- [TASK STATEMENT]
The answer must consist solely of the lines below starting at the one containing "(535, 269) = (553, 281): green" and ending at the one containing "(273, 465) = (550, 130): yellow ring -> none", repeated exactly, with both ends included and all pictures omitted.

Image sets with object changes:
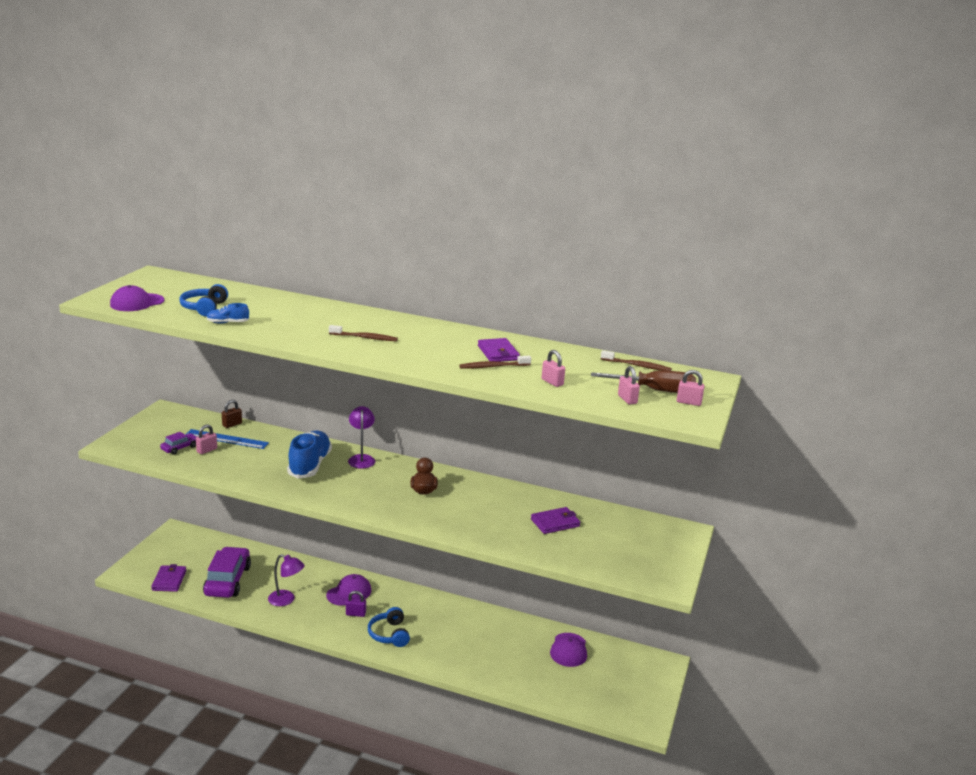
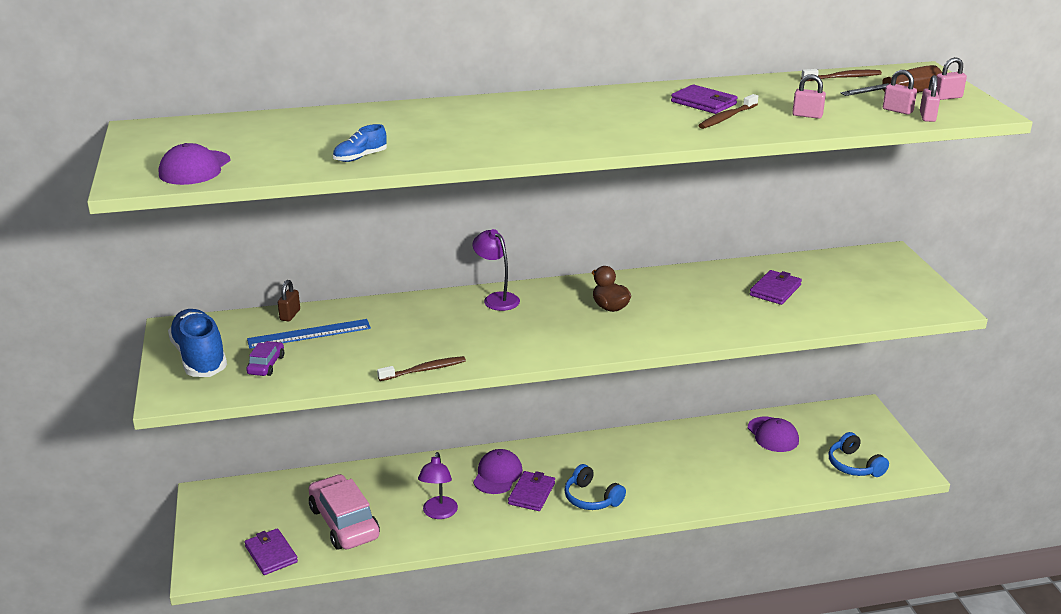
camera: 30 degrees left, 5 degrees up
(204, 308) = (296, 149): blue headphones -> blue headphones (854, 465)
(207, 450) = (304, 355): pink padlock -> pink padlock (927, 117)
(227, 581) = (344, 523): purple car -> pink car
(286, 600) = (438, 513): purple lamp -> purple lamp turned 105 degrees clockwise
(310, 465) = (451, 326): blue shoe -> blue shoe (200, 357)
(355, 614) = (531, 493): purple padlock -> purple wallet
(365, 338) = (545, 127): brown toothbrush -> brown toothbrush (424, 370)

...

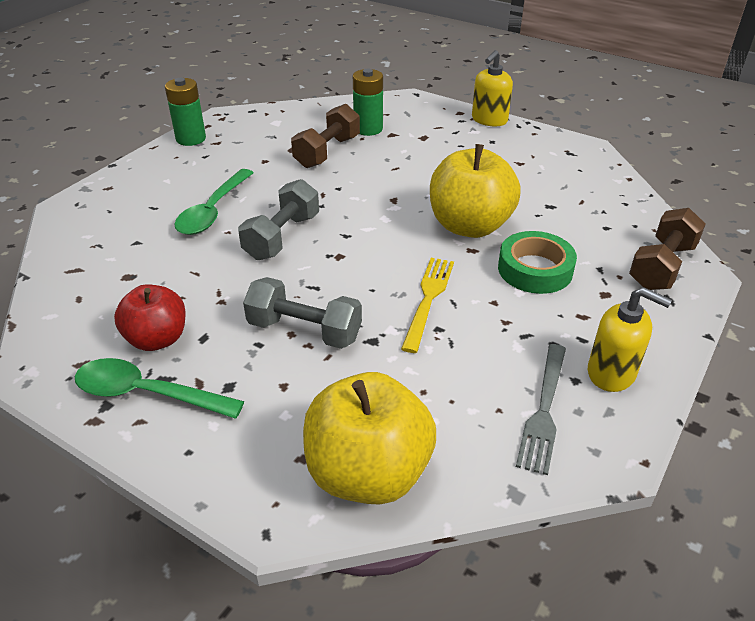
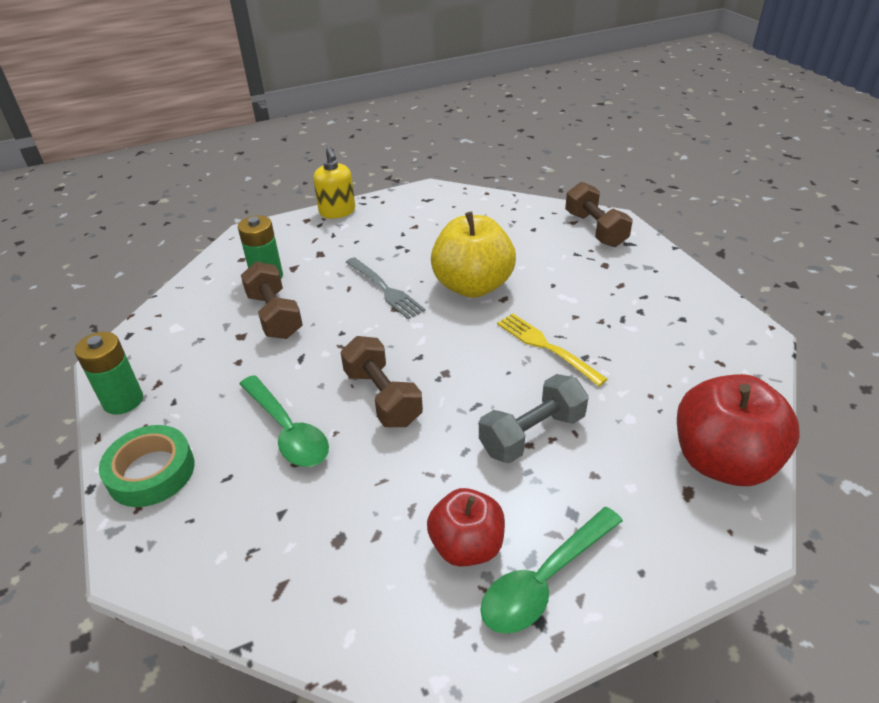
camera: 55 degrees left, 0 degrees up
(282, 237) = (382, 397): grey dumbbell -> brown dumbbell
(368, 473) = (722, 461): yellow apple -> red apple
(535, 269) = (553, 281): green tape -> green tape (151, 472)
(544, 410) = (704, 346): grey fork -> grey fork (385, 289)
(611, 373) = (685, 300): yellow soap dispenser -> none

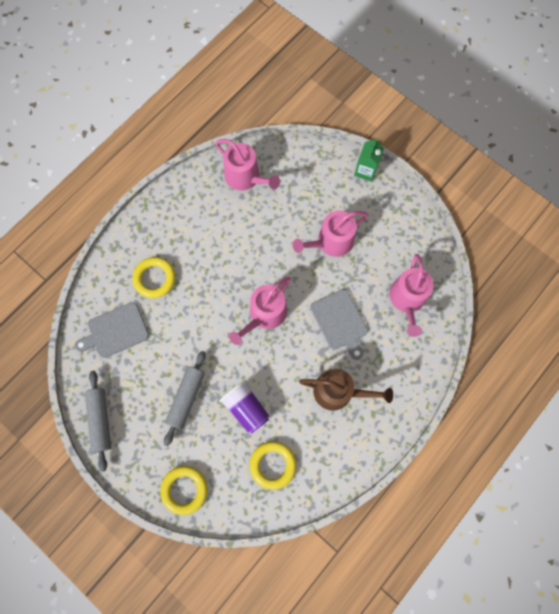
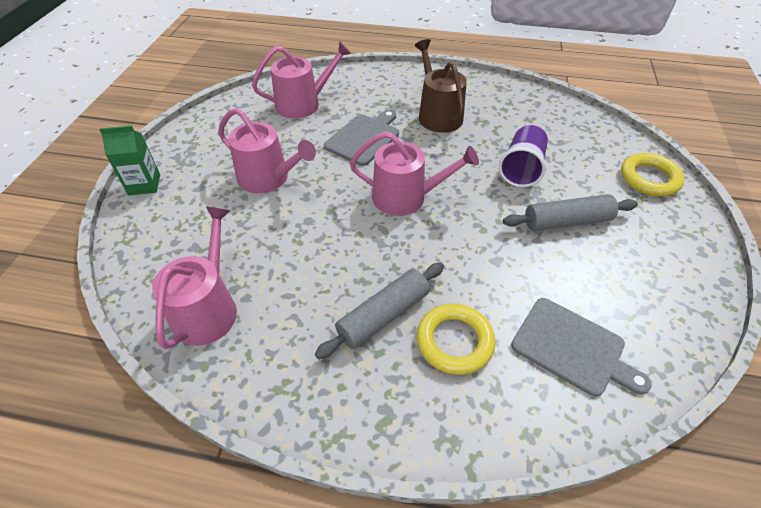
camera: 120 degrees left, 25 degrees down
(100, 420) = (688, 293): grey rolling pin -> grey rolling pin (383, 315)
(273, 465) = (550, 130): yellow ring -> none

- [SOLUTION TO THE PROBLEM]
(535, 269) = (553, 281): green tape -> green tape (151, 472)
(544, 410) = (704, 346): grey fork -> grey fork (385, 289)
(611, 373) = (685, 300): yellow soap dispenser -> none

camera: 120 degrees left, 25 degrees down
(100, 420) = (688, 293): grey rolling pin -> grey rolling pin (383, 315)
(273, 465) = (550, 130): yellow ring -> none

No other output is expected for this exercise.